Prompt: Whenever a picture appears, leave it out while repeating all the other data exactly.

Given information:
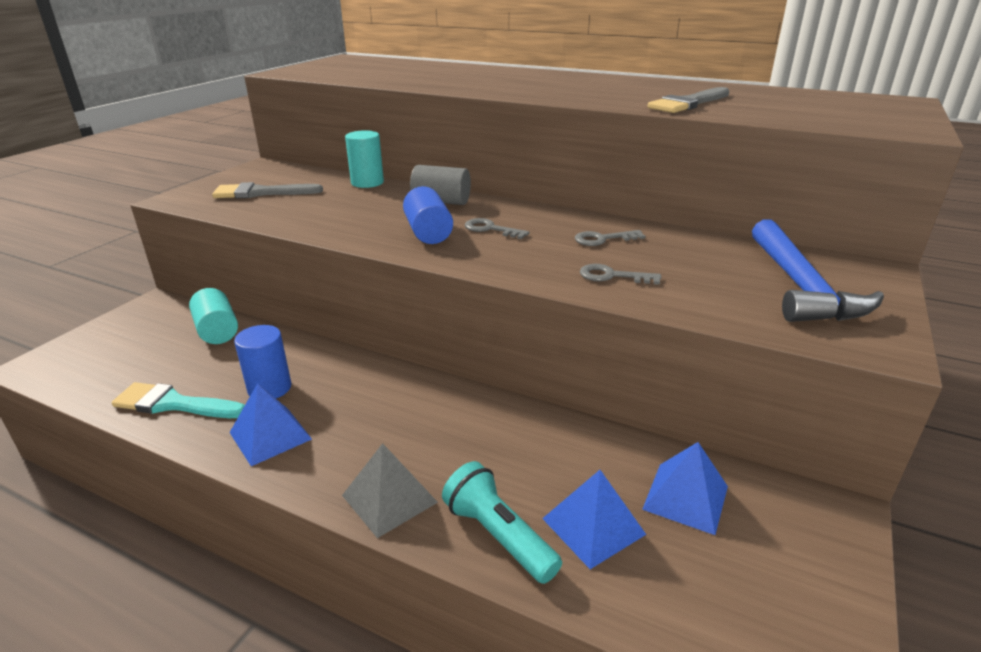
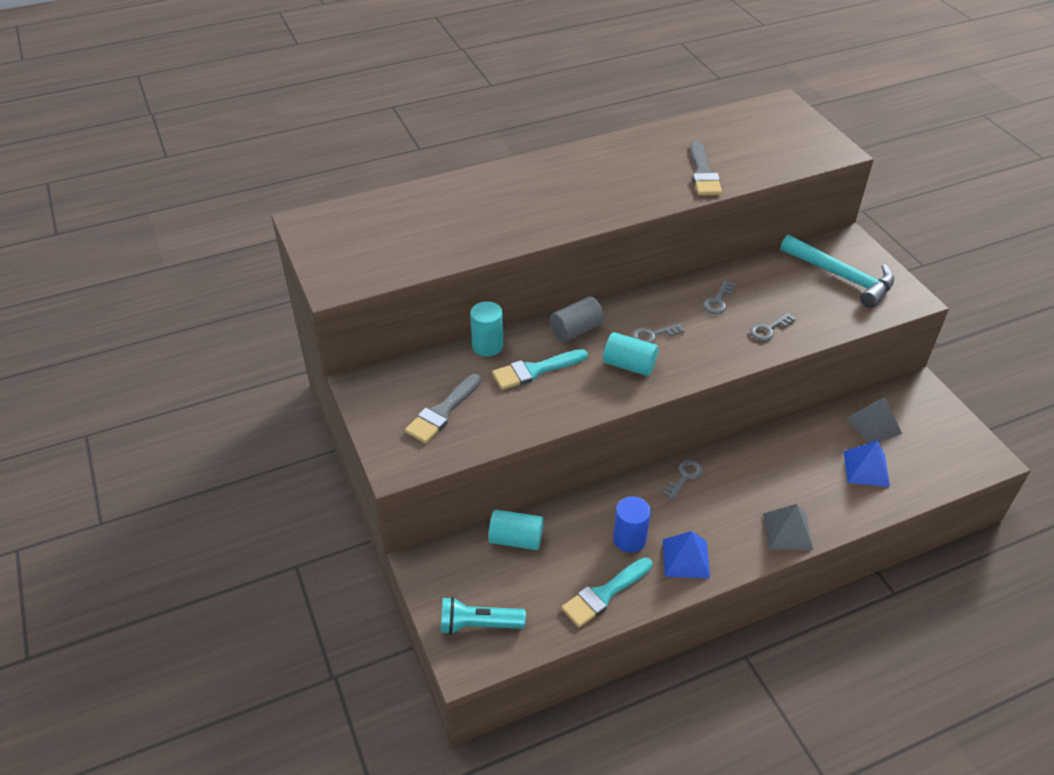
camera: 50 degrees left, 15 degrees up
(361, 204) = (535, 370): none -> turquoise brush
(398, 386) = (684, 477): none -> grey key
(428, 233) = (629, 365): blue cylinder -> turquoise cylinder
(498, 535) = (846, 504): turquoise flashlight -> turquoise flashlight (478, 624)
(686, 497) = (873, 425): blue pyramid -> grey pyramid
(800, 287) = (842, 277): blue hammer -> turquoise hammer

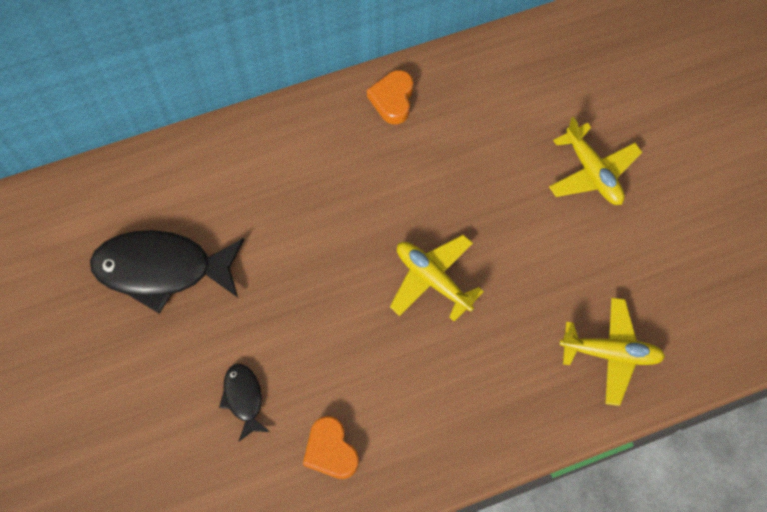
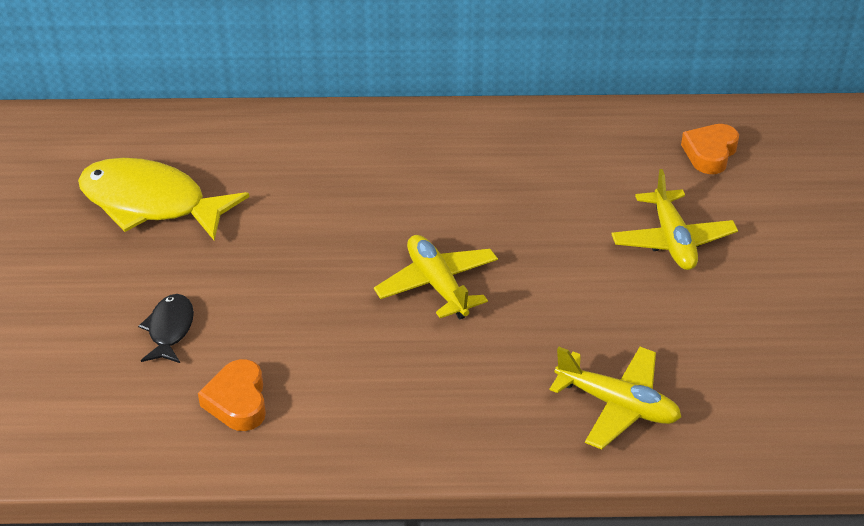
camera: 20 degrees right, 25 degrees down
(162, 269) = (151, 203): black fish -> yellow fish
(392, 100) = (473, 130): orange heart -> orange heart (710, 153)

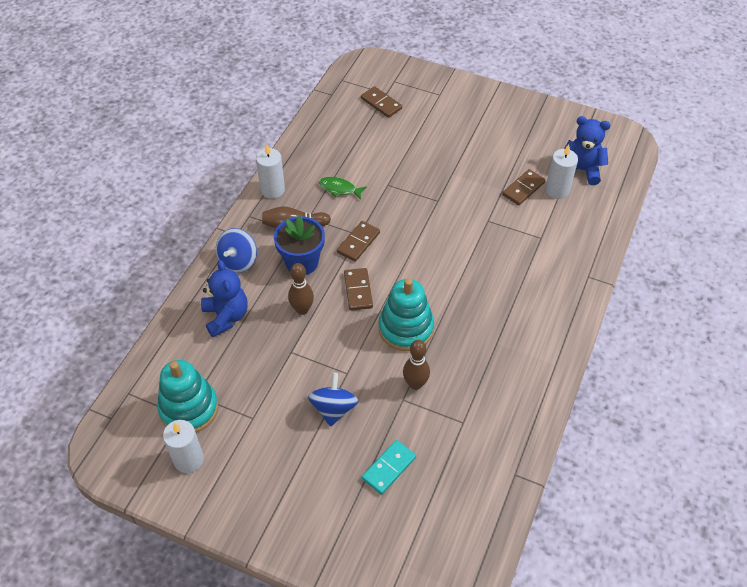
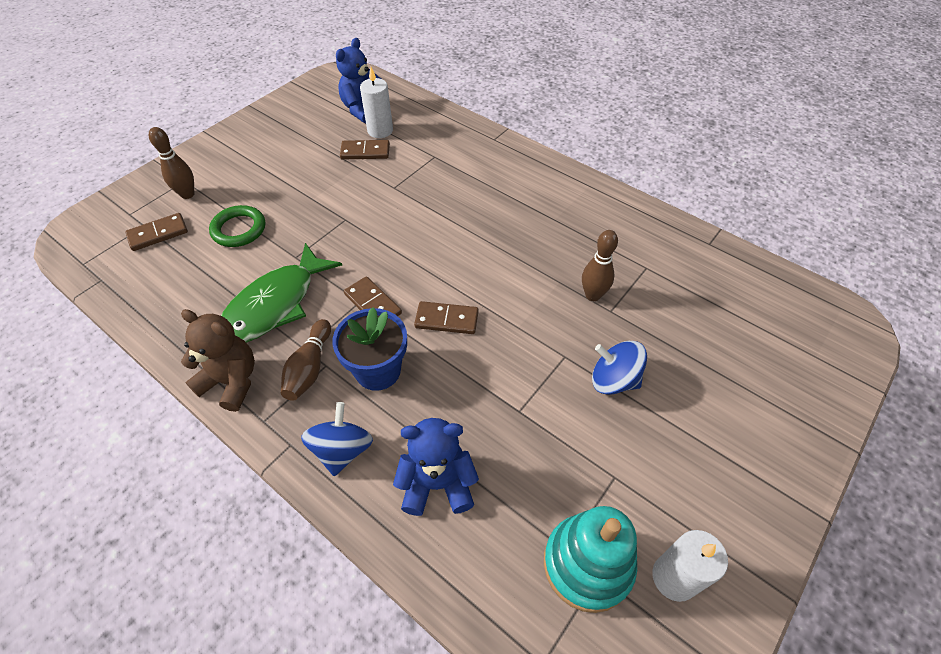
camera: 75 degrees left, 0 degrees up
(238, 261) = (342, 450): blue spinning top -> blue spinning top turned 120 degrees counterclockwise
(272, 190) = (231, 381): white candle -> brown teddy bear
(302, 309) = (456, 385): brown bowling pin -> brown bowling pin (187, 194)
(339, 189) = (275, 305): green fish -> green fish, size x2.15
(389, 468) = (698, 343): turquoise domino -> none
(402, 143) = (239, 229): none -> green ring
(406, 328) = (516, 287): turquoise stacking toy -> none
(523, 189) = (365, 152): brown domino -> brown domino turned 60 degrees counterclockwise

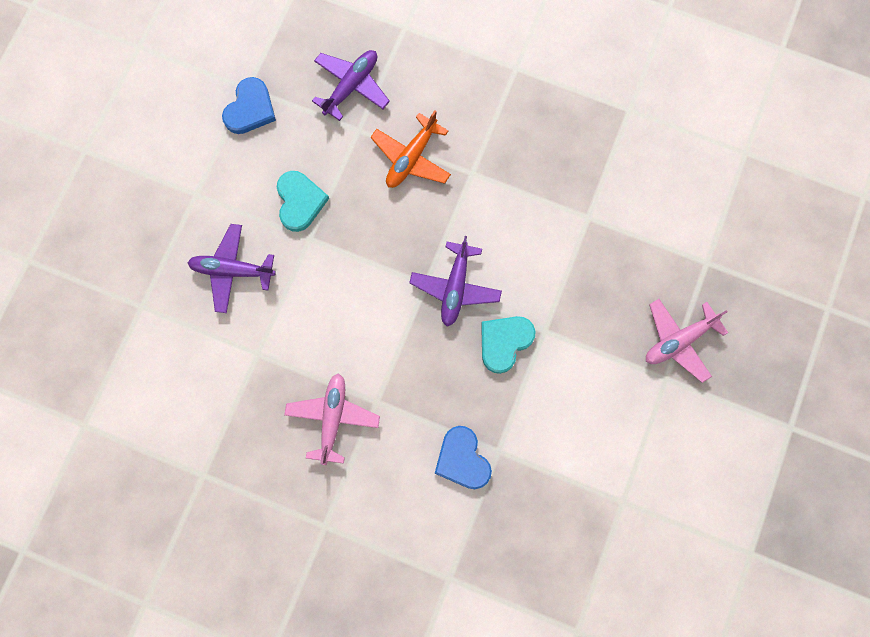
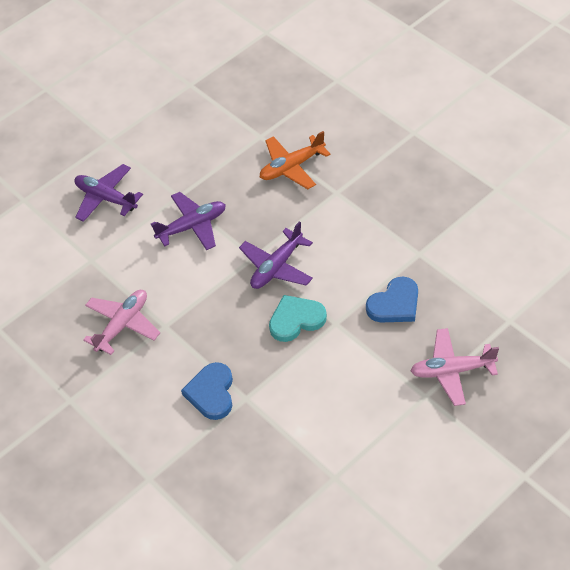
camera: 30 degrees right, 25 degrees down
(250, 109) = (184, 98): blue heart -> blue heart (395, 304)
(300, 202) = (185, 169): turquoise heart -> none
(351, 86) = (271, 106): purple plane -> purple plane (192, 226)

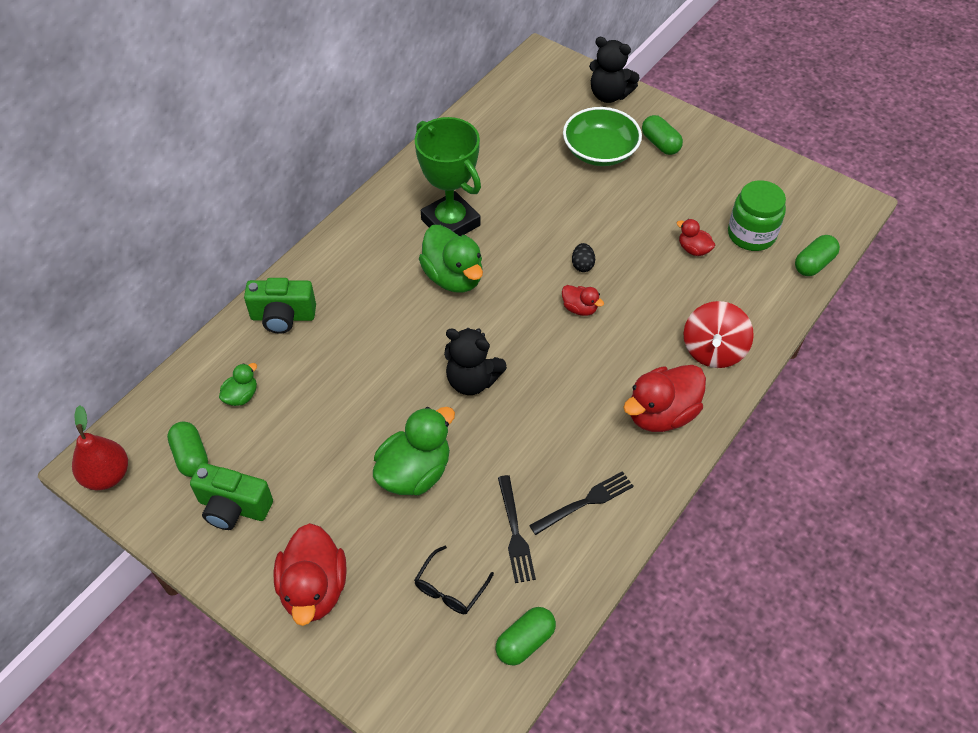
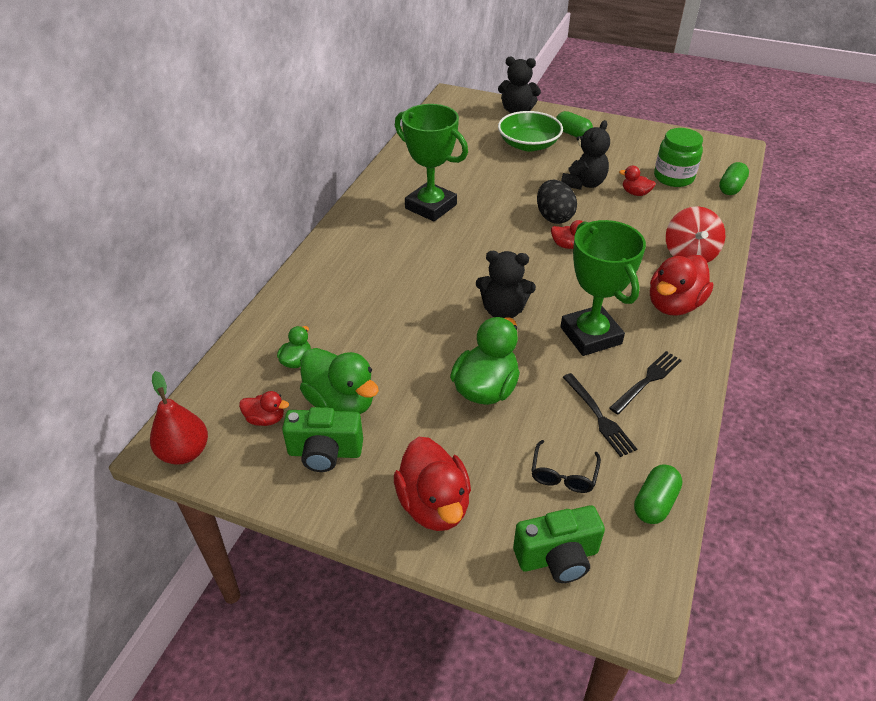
camera: 15 degrees left, 10 degrees down
(191, 456) = (265, 419): green capsule -> red duck
(283, 317) = (312, 295): green camera -> green camera (557, 557)
(453, 277) = (451, 242): green duck -> green duck (341, 402)
(551, 433) = (590, 335): none -> green trophy
(582, 265) = (554, 217): black egg -> black egg, size x1.88
(639, 223) = (583, 183): none -> black teddy bear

Answer section:
camera: 50 degrees left, 15 degrees up
(361, 204) = (535, 370): none -> turquoise brush
(398, 386) = (684, 477): none -> grey key
(428, 233) = (629, 365): blue cylinder -> turquoise cylinder
(498, 535) = (846, 504): turquoise flashlight -> turquoise flashlight (478, 624)
(686, 497) = (873, 425): blue pyramid -> grey pyramid
(800, 287) = (842, 277): blue hammer -> turquoise hammer

camera: 20 degrees right, 25 degrees down
(162, 269) = (151, 203): black fish -> yellow fish
(392, 100) = (473, 130): orange heart -> orange heart (710, 153)

camera: 75 degrees left, 0 degrees up
(238, 261) = (342, 450): blue spinning top -> blue spinning top turned 120 degrees counterclockwise
(272, 190) = (231, 381): white candle -> brown teddy bear
(302, 309) = (456, 385): brown bowling pin -> brown bowling pin (187, 194)
(339, 189) = (275, 305): green fish -> green fish, size x2.15
(389, 468) = (698, 343): turquoise domino -> none
(402, 143) = (239, 229): none -> green ring
(406, 328) = (516, 287): turquoise stacking toy -> none
(523, 189) = (365, 152): brown domino -> brown domino turned 60 degrees counterclockwise

camera: 30 degrees right, 25 degrees down
(250, 109) = (184, 98): blue heart -> blue heart (395, 304)
(300, 202) = (185, 169): turquoise heart -> none
(351, 86) = (271, 106): purple plane -> purple plane (192, 226)

camera: 15 degrees left, 10 degrees down
(191, 456) = (265, 419): green capsule -> red duck
(283, 317) = (312, 295): green camera -> green camera (557, 557)
(453, 277) = (451, 242): green duck -> green duck (341, 402)
(551, 433) = (590, 335): none -> green trophy
(582, 265) = (554, 217): black egg -> black egg, size x1.88
(639, 223) = (583, 183): none -> black teddy bear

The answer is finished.